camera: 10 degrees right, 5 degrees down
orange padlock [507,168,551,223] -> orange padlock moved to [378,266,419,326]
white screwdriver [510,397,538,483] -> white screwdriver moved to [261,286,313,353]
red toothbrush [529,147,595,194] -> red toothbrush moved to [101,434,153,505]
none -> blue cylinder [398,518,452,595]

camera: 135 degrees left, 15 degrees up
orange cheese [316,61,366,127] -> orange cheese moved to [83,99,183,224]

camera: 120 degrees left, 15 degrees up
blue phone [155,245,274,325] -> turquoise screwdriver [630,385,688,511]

###

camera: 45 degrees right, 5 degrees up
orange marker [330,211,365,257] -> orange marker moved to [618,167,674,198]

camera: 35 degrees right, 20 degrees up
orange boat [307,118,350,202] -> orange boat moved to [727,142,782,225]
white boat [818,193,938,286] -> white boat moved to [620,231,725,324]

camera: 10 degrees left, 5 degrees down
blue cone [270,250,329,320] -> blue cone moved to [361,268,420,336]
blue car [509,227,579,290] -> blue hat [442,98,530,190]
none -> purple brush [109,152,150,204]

###

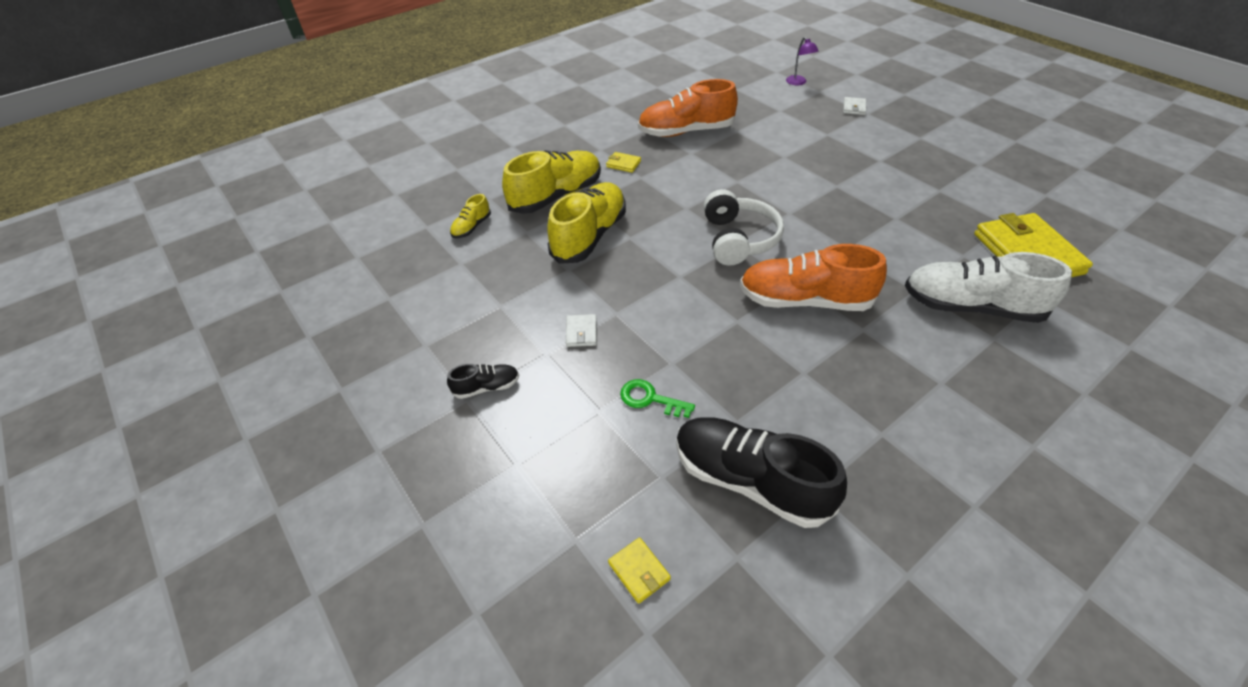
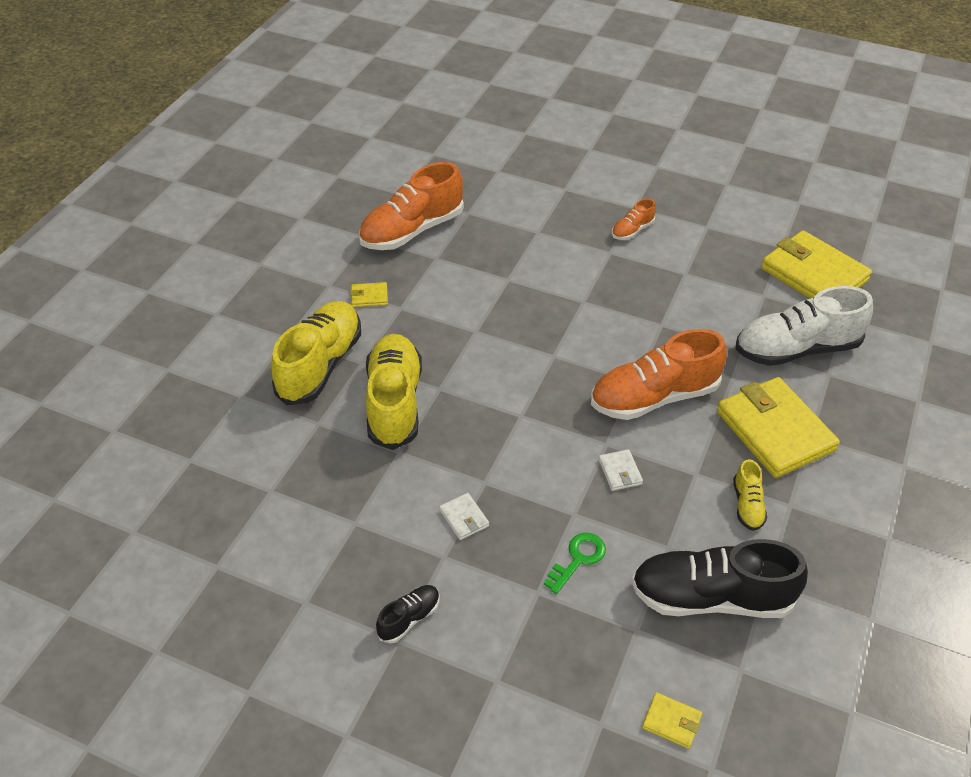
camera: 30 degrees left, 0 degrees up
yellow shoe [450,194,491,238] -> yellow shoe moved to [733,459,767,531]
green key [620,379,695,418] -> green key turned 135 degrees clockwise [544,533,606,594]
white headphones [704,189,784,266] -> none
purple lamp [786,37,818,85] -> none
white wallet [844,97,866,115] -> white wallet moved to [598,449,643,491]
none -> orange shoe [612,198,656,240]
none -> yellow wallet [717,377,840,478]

###

Task description: Give back exactly the lines of the listing above that run from the line with "orange marker [330,211,365,257]" to the line with "white boat [818,193,938,286]", inclusive.

Reply to the task:
orange marker [330,211,365,257] -> orange marker moved to [618,167,674,198]

camera: 35 degrees right, 20 degrees up
orange boat [307,118,350,202] -> orange boat moved to [727,142,782,225]
white boat [818,193,938,286] -> white boat moved to [620,231,725,324]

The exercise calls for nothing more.